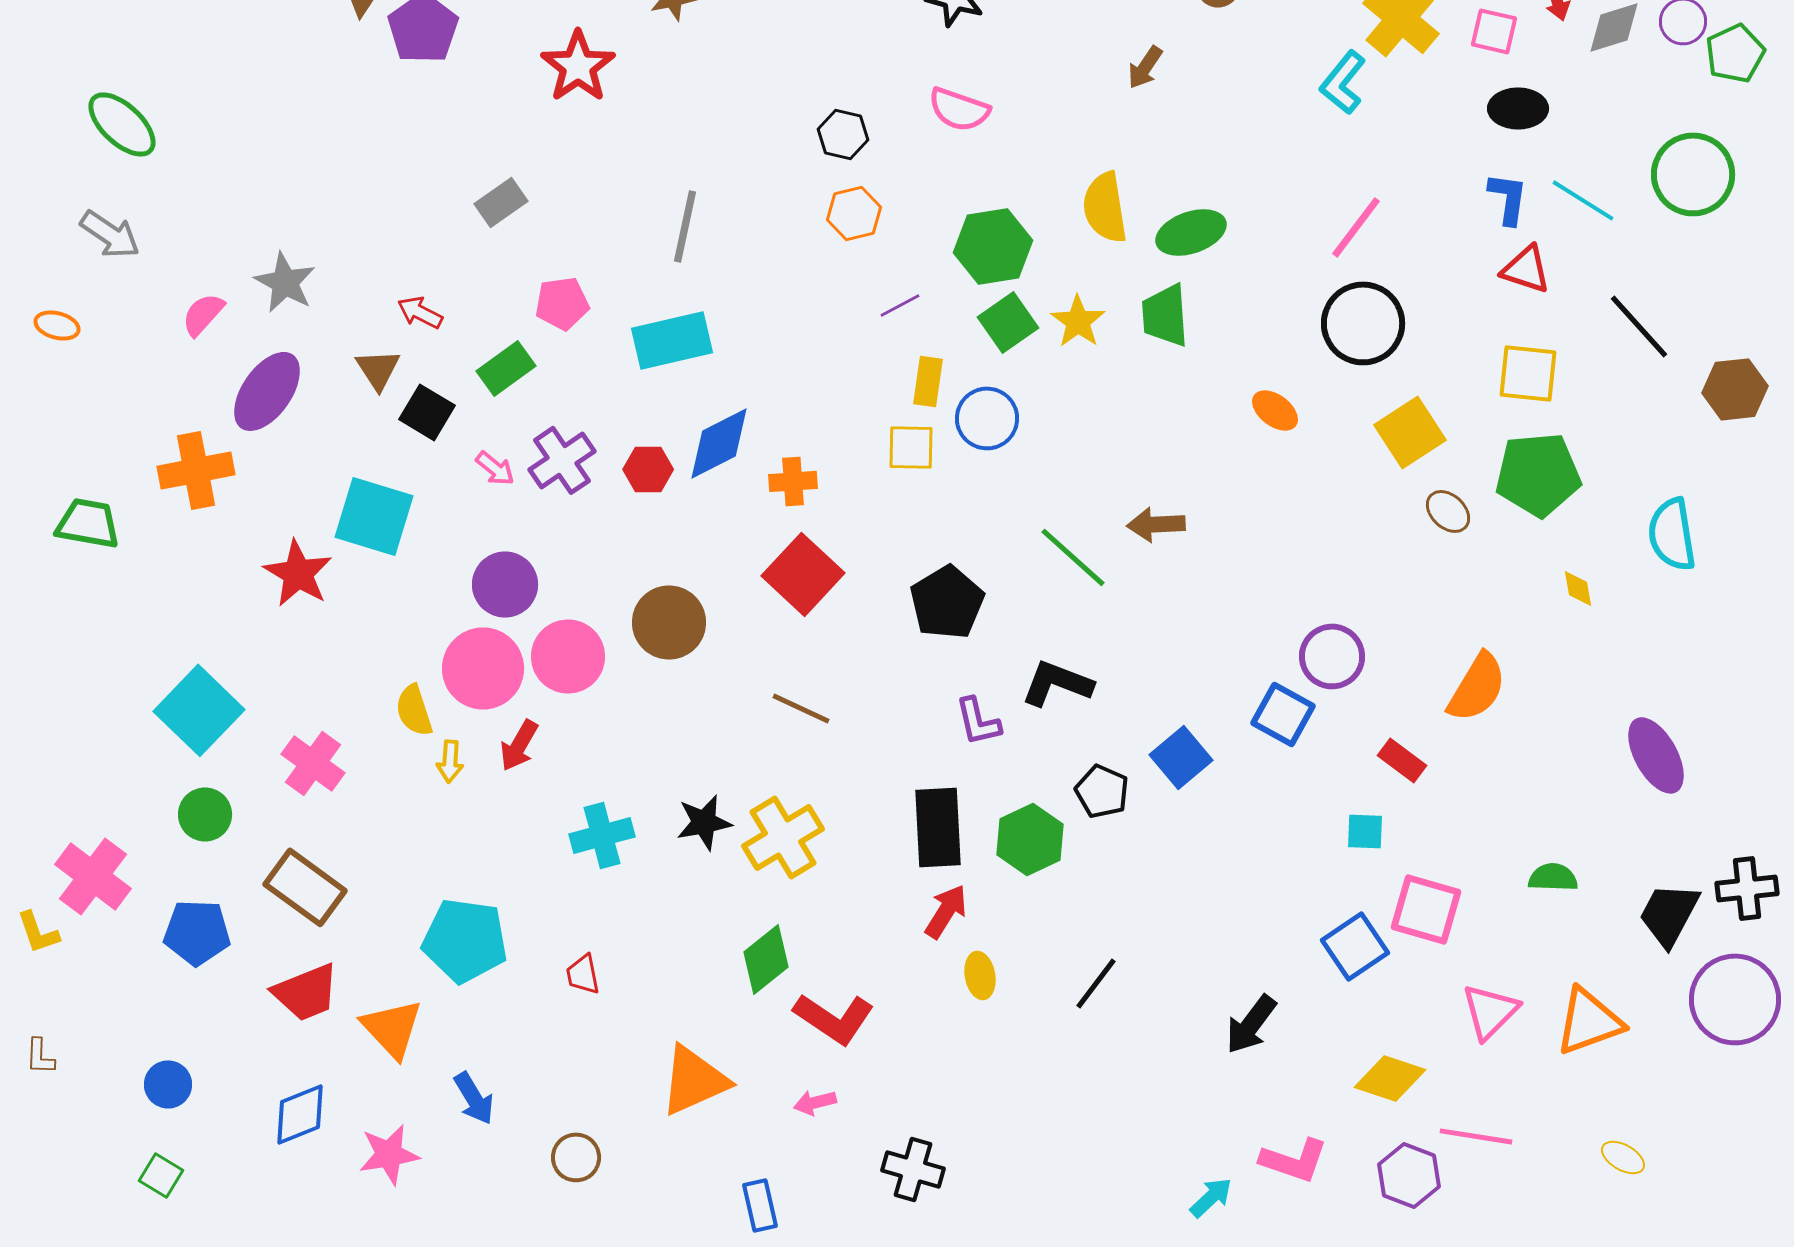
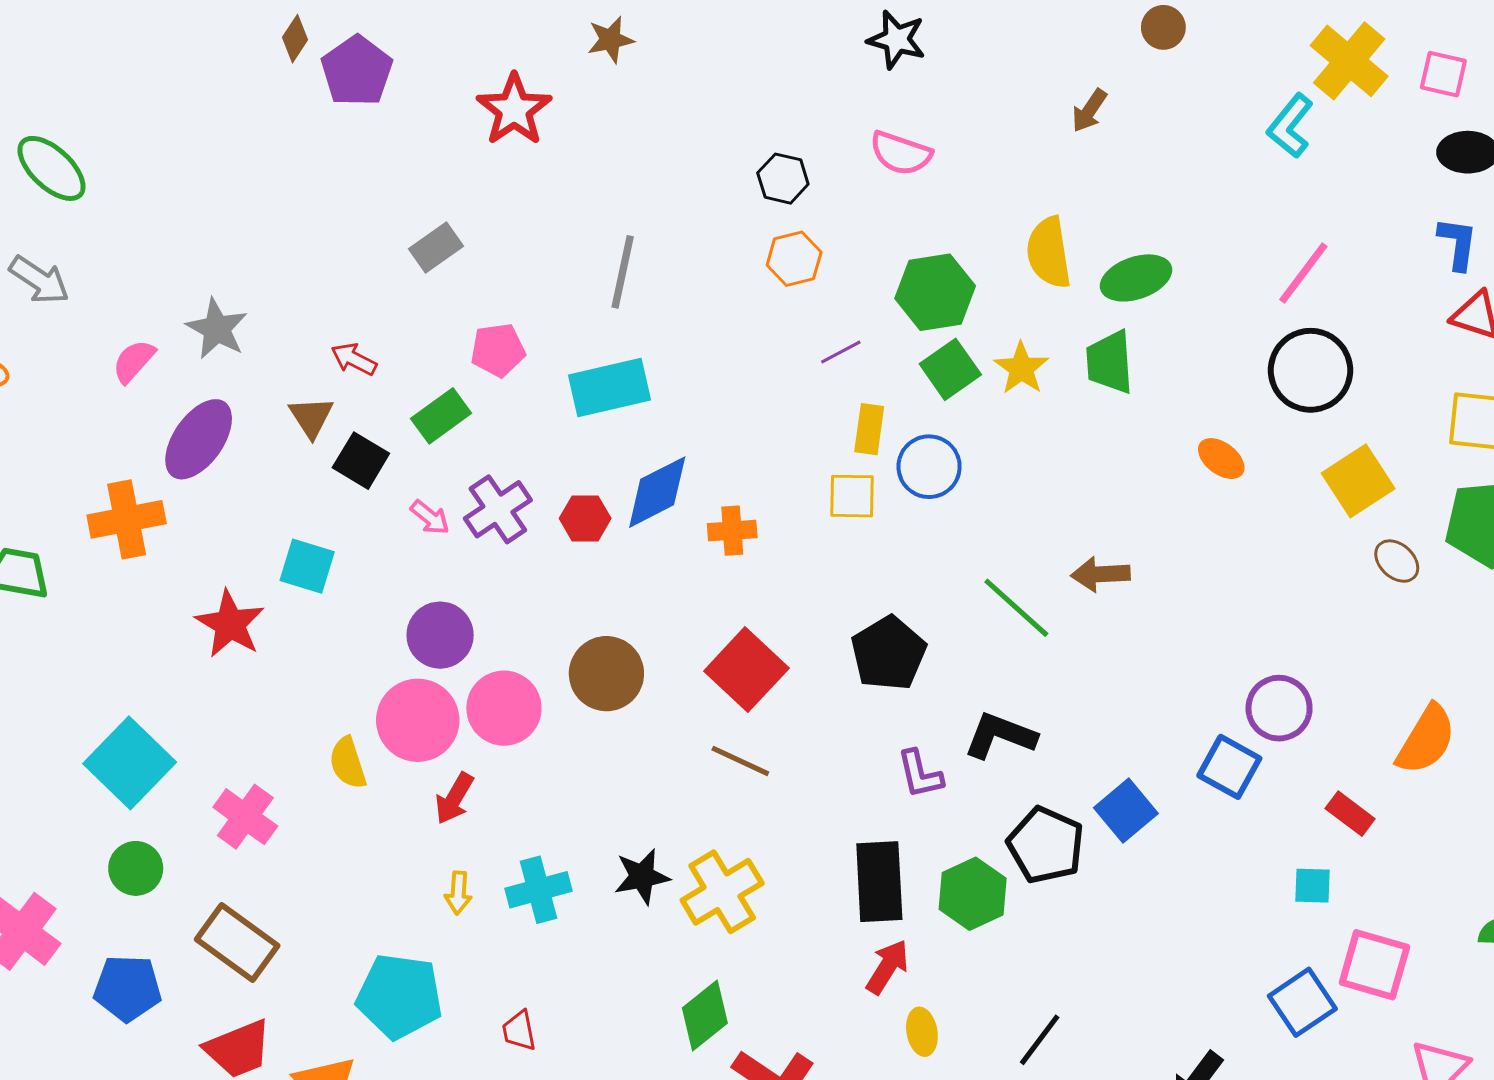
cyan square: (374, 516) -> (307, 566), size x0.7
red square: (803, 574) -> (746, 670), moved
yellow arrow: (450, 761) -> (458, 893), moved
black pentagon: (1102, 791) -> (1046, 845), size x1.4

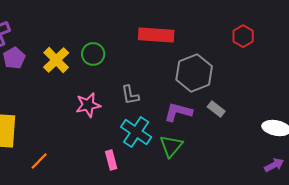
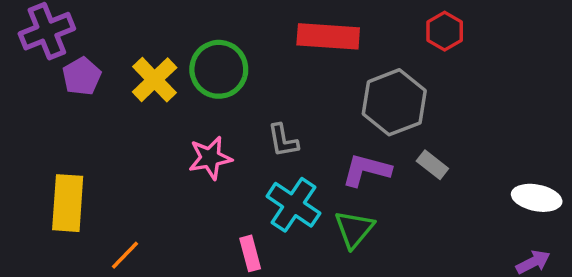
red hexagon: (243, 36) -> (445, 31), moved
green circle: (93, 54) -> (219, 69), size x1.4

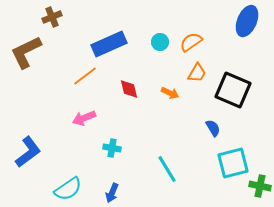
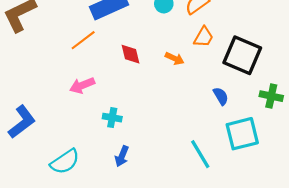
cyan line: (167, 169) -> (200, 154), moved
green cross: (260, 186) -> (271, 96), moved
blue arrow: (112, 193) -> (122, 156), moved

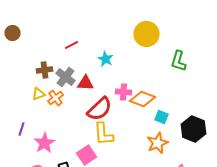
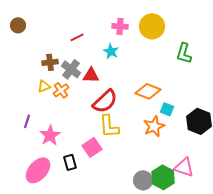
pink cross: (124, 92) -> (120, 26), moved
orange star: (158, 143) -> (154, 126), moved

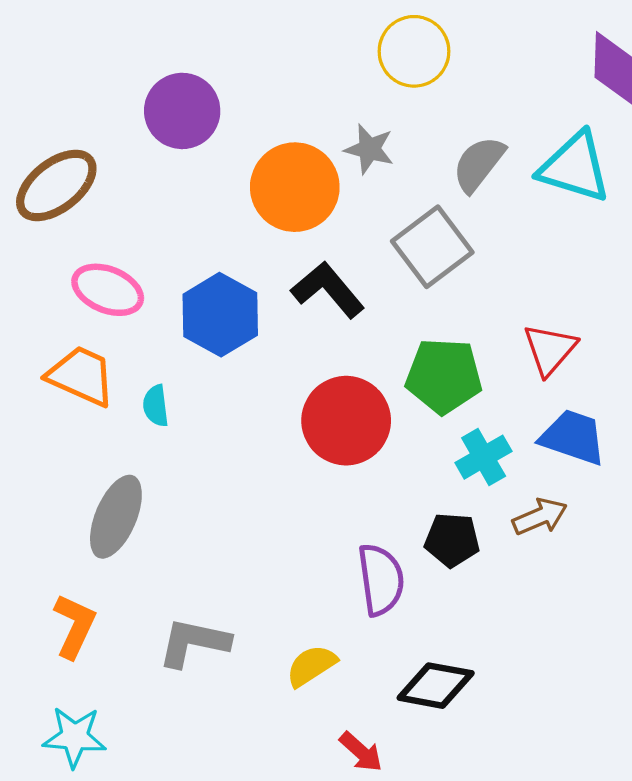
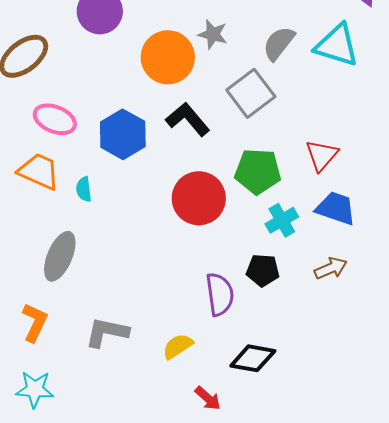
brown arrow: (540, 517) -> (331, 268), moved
┄┄┄┄┄┄┄┄┄┄
## Goal of the exercise
Throughout the data above, report every line that contains the string "cyan".

## Task response
cyan square: (374, 516) -> (307, 566), size x0.7
cyan line: (167, 169) -> (200, 154), moved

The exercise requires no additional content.